● Activity
Where a picture occurs in the data, omit it, and copy all remaining data exactly.

● Records for this task
Content starts
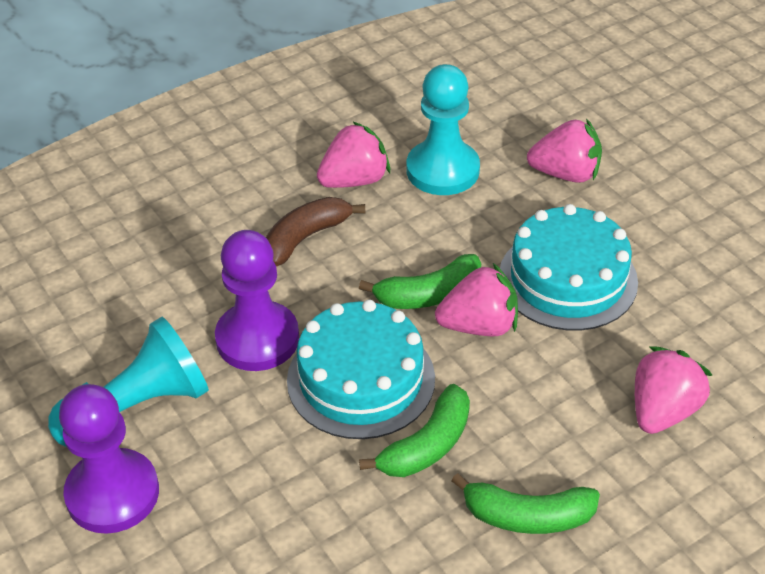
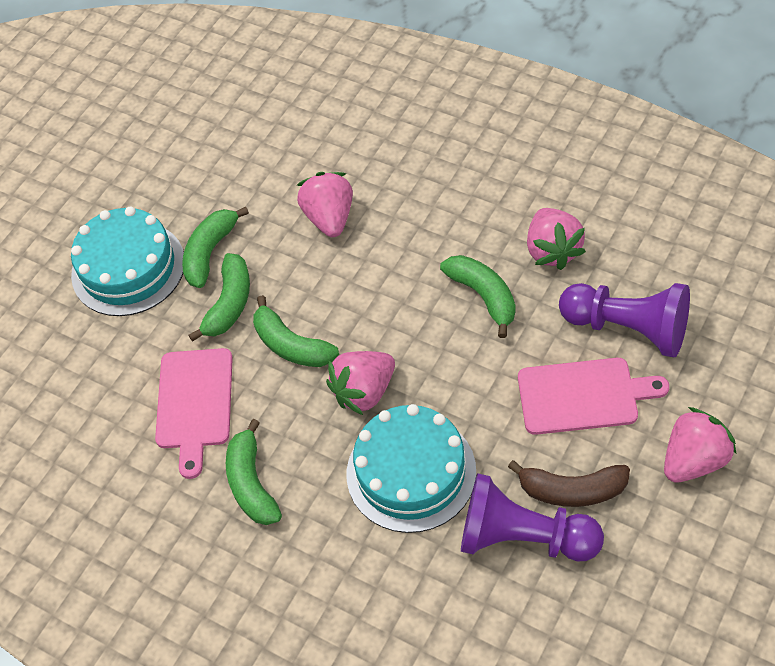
green banana: [359,254,481,309] [359,384,470,477] [452,473,600,534] = 3 -> [182,206,249,288] [188,253,250,342] [226,419,282,525] [253,295,339,367] [440,255,515,338] = 5
pink cutting board: none = 0 -> [155,348,233,479] [518,358,669,435] = 2
turquoise pawn: [48,317,209,447] [406,64,480,195] = 2 -> none = 0

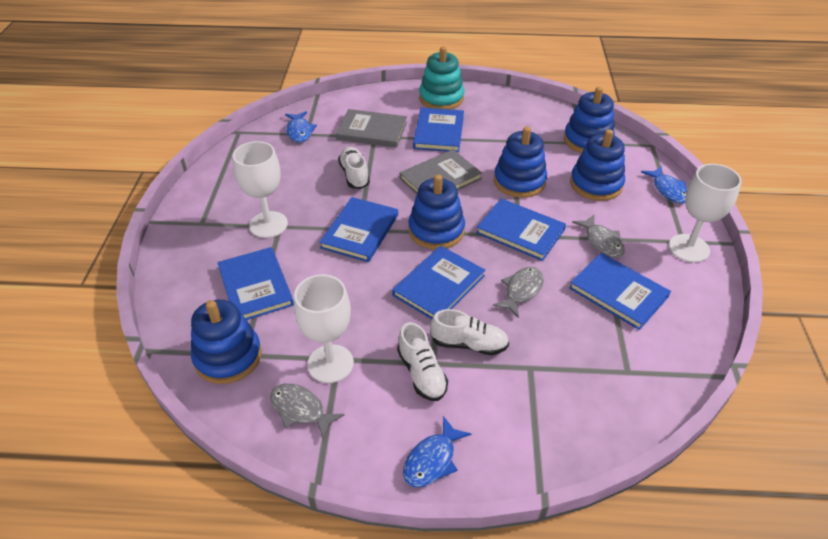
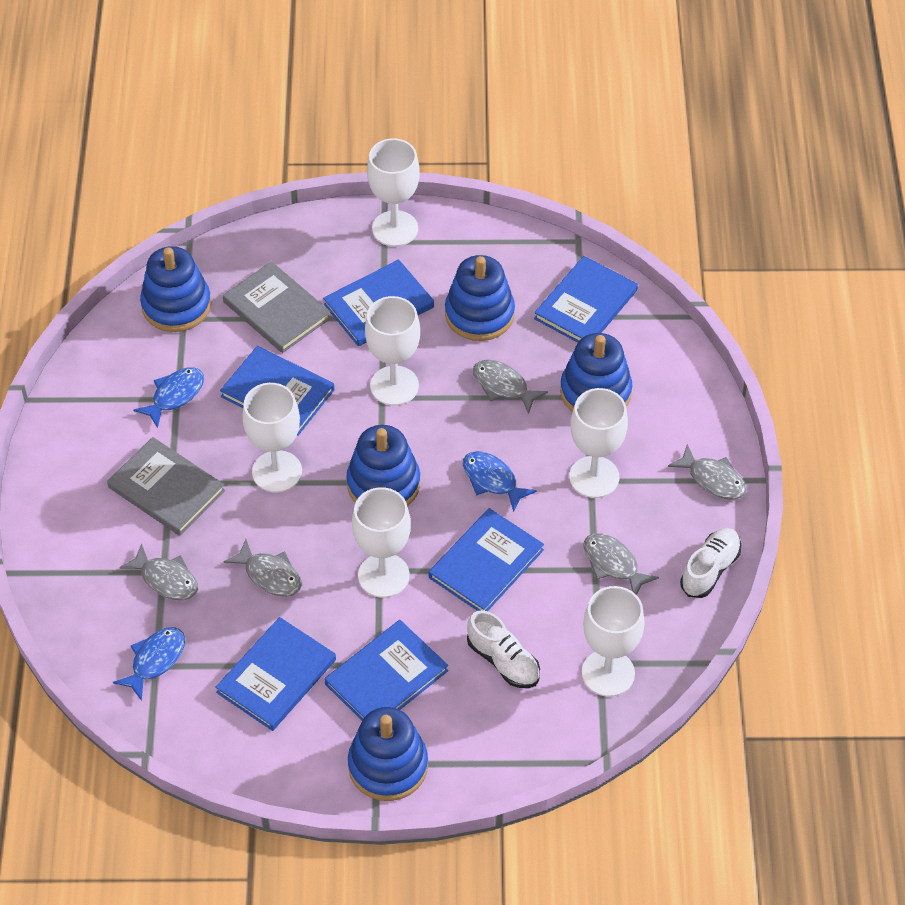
grey fish: [270,383,345,440] [493,267,544,318] [572,215,625,258] = 3 -> [119,543,198,600] [224,539,302,597] [473,360,548,414] [583,533,659,595] [668,444,747,500] = 5
turquoise stacking toy: [419,46,464,110] = 1 -> none = 0
white goblet: [233,141,288,238] [294,275,354,383] [669,164,742,263] = 3 -> [242,383,302,493] [352,487,411,598] [365,296,420,406] [367,138,420,247] [569,388,628,498] [582,586,645,697] = 6
white shoe: [338,147,370,189] [397,322,448,401] [430,309,509,355] = 3 -> [467,610,540,688] [680,528,741,598] = 2

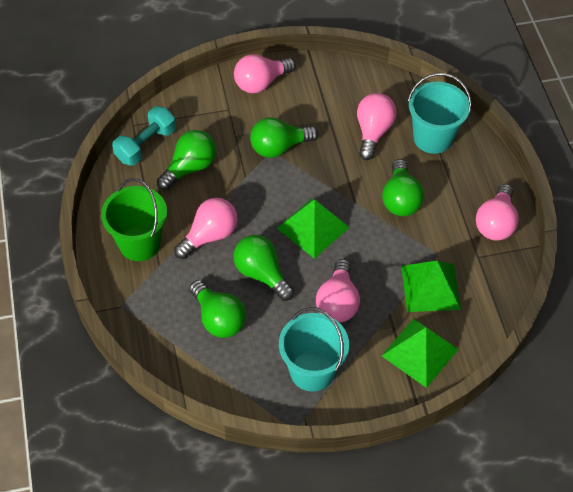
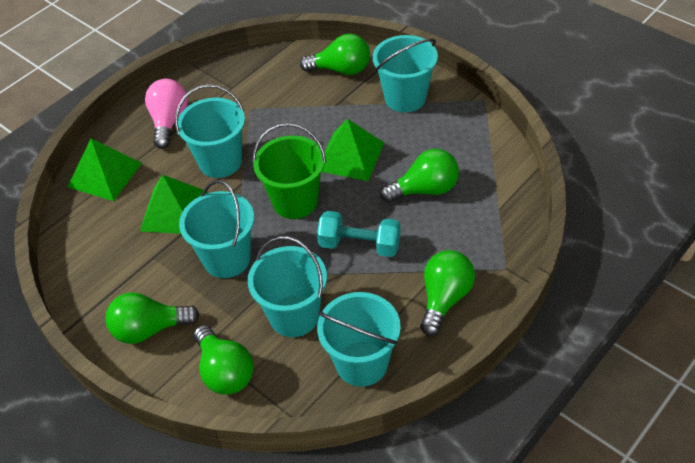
pink light bulb: [174,198,238,259] [234,54,296,93] [316,259,360,322] [357,93,397,160] [476,184,519,240] = 5 -> [145,79,188,149] = 1
turquoise bucket: [279,307,349,391] [408,73,472,154] = 2 -> [175,84,245,178] [179,180,254,278] [248,236,327,337] [317,292,401,387] [373,35,438,112] = 5

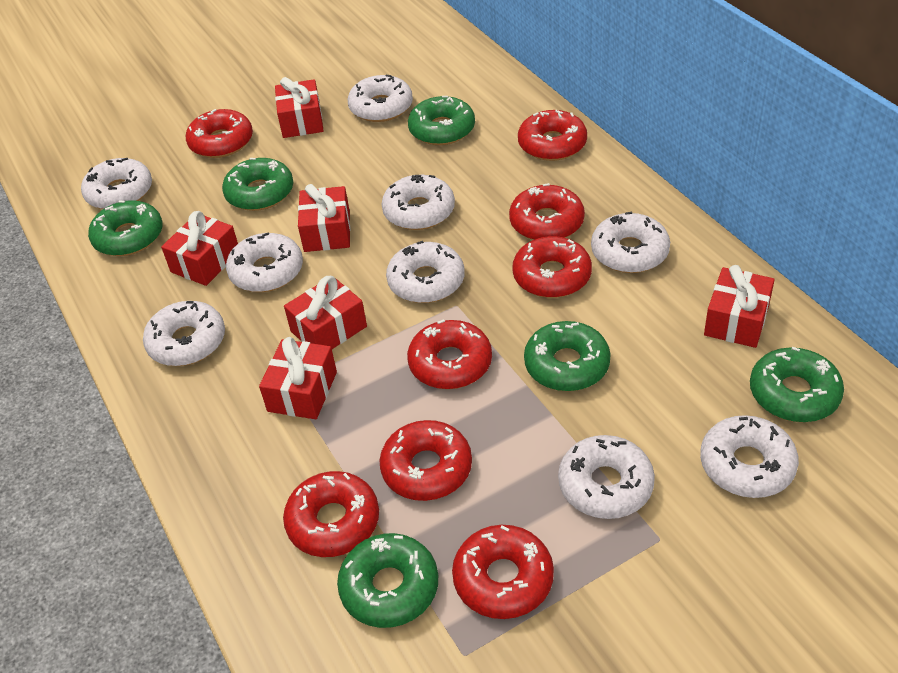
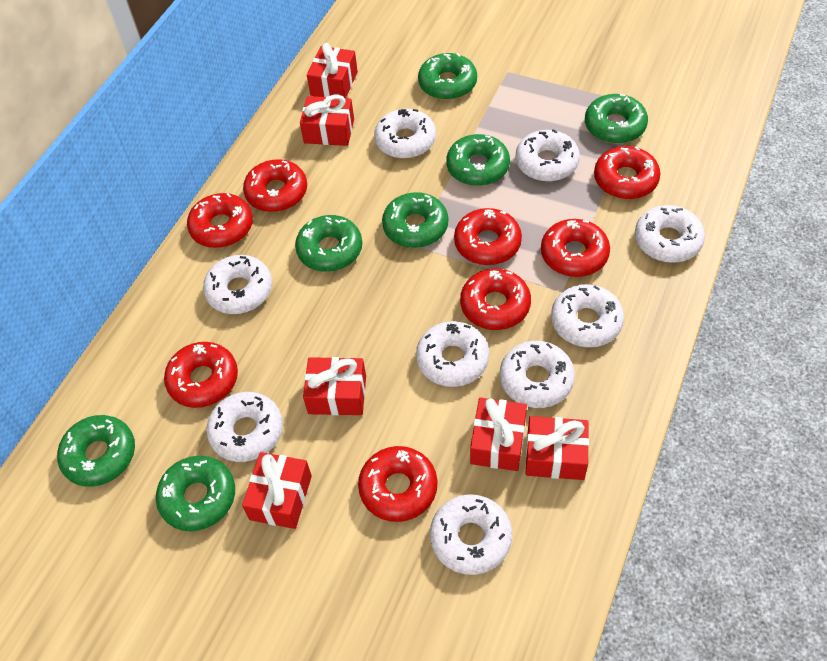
green donut: [88,200,163,256] [222,158,293,211] [337,533,438,628] [408,96,475,145] [524,321,611,391] [750,347,844,422] = 6 -> [57,415,135,487] [156,456,235,531] [295,215,362,272] [382,192,448,248] [418,53,477,100] [446,134,510,186] [585,94,648,144] = 7

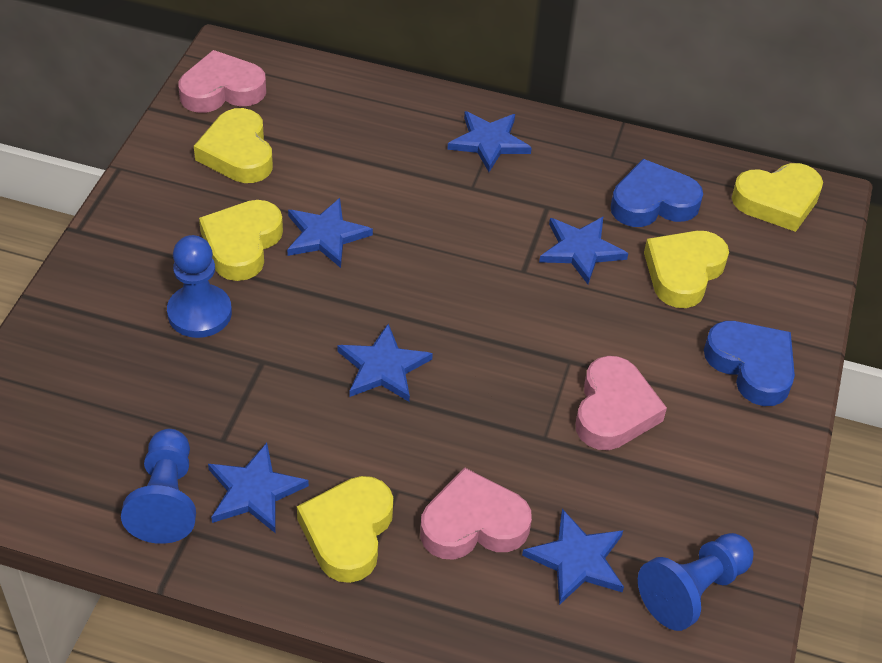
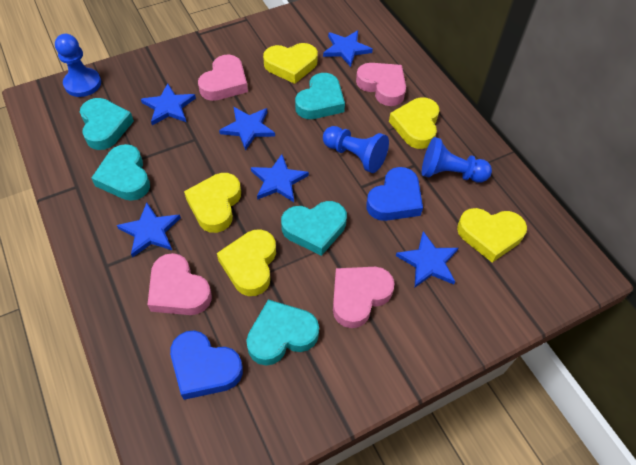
pink heart: [178,50,266,113] [420,467,532,560] [576,356,667,450] = 3 -> [147,253,212,315] [198,55,248,101] [333,267,395,328] [356,63,406,106] = 4
turquoise heart: none = 0 -> [80,98,134,150] [91,144,150,201] [246,300,319,365] [281,201,347,256] [295,73,345,119] = 5

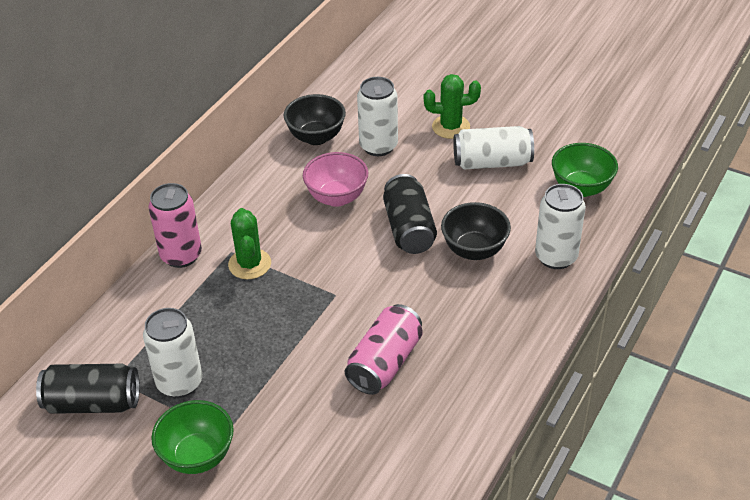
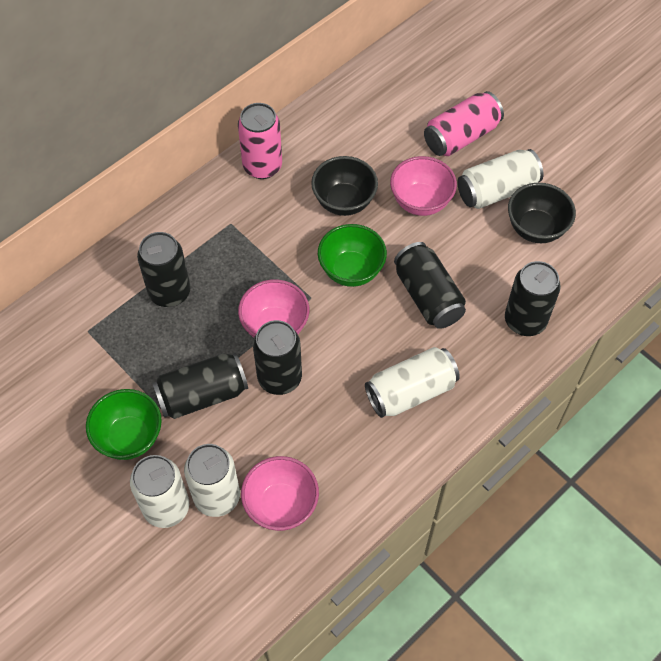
black can: [36,364,140,414] [383,174,437,254] = 2 -> [137,232,190,307] [152,353,248,419] [253,320,302,395] [394,242,466,329] [505,261,561,336] = 5
green cactus: [228,208,271,279] [424,74,481,139] = 2 -> none = 0
pink bowl: [303,152,368,207] = 1 -> [238,279,309,338] [241,456,319,531] [390,156,457,216] = 3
Content ends
● Completed exercise
green banana: [359,254,481,309] [359,384,470,477] [452,473,600,534] = 3 -> [182,206,249,288] [188,253,250,342] [226,419,282,525] [253,295,339,367] [440,255,515,338] = 5
pink cutting board: none = 0 -> [155,348,233,479] [518,358,669,435] = 2
turquoise pawn: [48,317,209,447] [406,64,480,195] = 2 -> none = 0

grey fish: [270,383,345,440] [493,267,544,318] [572,215,625,258] = 3 -> [119,543,198,600] [224,539,302,597] [473,360,548,414] [583,533,659,595] [668,444,747,500] = 5
turquoise stacking toy: [419,46,464,110] = 1 -> none = 0
white goblet: [233,141,288,238] [294,275,354,383] [669,164,742,263] = 3 -> [242,383,302,493] [352,487,411,598] [365,296,420,406] [367,138,420,247] [569,388,628,498] [582,586,645,697] = 6
white shoe: [338,147,370,189] [397,322,448,401] [430,309,509,355] = 3 -> [467,610,540,688] [680,528,741,598] = 2

pink light bulb: [174,198,238,259] [234,54,296,93] [316,259,360,322] [357,93,397,160] [476,184,519,240] = 5 -> [145,79,188,149] = 1
turquoise bucket: [279,307,349,391] [408,73,472,154] = 2 -> [175,84,245,178] [179,180,254,278] [248,236,327,337] [317,292,401,387] [373,35,438,112] = 5

green donut: [88,200,163,256] [222,158,293,211] [337,533,438,628] [408,96,475,145] [524,321,611,391] [750,347,844,422] = 6 -> [57,415,135,487] [156,456,235,531] [295,215,362,272] [382,192,448,248] [418,53,477,100] [446,134,510,186] [585,94,648,144] = 7

pink heart: [178,50,266,113] [420,467,532,560] [576,356,667,450] = 3 -> [147,253,212,315] [198,55,248,101] [333,267,395,328] [356,63,406,106] = 4
turquoise heart: none = 0 -> [80,98,134,150] [91,144,150,201] [246,300,319,365] [281,201,347,256] [295,73,345,119] = 5

black can: [36,364,140,414] [383,174,437,254] = 2 -> [137,232,190,307] [152,353,248,419] [253,320,302,395] [394,242,466,329] [505,261,561,336] = 5
green cactus: [228,208,271,279] [424,74,481,139] = 2 -> none = 0
pink bowl: [303,152,368,207] = 1 -> [238,279,309,338] [241,456,319,531] [390,156,457,216] = 3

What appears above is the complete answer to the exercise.